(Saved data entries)
- - -

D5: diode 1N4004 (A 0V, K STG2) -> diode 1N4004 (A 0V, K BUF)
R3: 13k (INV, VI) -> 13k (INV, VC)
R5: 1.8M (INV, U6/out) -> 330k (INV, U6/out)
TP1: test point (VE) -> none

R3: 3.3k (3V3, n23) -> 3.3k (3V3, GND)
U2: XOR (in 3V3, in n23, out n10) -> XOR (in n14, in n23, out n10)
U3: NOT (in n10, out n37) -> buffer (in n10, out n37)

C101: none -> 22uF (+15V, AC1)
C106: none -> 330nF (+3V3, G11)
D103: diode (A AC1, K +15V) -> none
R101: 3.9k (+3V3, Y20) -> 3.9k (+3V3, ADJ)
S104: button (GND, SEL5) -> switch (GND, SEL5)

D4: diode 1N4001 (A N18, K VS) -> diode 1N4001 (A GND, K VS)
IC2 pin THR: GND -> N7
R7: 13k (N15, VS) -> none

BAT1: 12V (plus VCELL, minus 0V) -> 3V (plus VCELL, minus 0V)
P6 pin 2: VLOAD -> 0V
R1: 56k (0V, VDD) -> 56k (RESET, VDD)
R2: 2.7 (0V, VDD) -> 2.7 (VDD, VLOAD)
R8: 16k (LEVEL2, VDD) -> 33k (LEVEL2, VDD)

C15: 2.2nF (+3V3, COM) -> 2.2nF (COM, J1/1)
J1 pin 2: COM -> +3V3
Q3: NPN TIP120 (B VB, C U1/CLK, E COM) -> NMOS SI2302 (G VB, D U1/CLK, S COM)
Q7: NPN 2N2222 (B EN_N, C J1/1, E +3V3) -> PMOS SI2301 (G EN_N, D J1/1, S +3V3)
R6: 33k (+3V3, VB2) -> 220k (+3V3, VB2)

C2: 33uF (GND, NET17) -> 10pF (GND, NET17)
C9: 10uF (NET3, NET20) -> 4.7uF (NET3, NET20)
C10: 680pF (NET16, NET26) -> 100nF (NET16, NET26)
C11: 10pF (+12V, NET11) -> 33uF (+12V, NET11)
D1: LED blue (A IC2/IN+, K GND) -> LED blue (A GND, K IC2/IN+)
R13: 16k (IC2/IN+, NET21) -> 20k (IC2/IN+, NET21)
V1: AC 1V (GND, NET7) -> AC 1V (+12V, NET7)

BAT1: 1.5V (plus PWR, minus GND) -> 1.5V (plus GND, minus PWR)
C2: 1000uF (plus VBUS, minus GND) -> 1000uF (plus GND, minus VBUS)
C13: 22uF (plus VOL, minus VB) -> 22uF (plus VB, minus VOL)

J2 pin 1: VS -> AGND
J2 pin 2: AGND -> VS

- - -

▸ **Instructions to follow**:
Only the lines from the one containing "C13: 22uF (plus" through the last line of the entries above should be copied, exactly as written.

▸ **Expected output**:
C13: 22uF (plus VOL, minus VB) -> 22uF (plus VB, minus VOL)

J2 pin 1: VS -> AGND
J2 pin 2: AGND -> VS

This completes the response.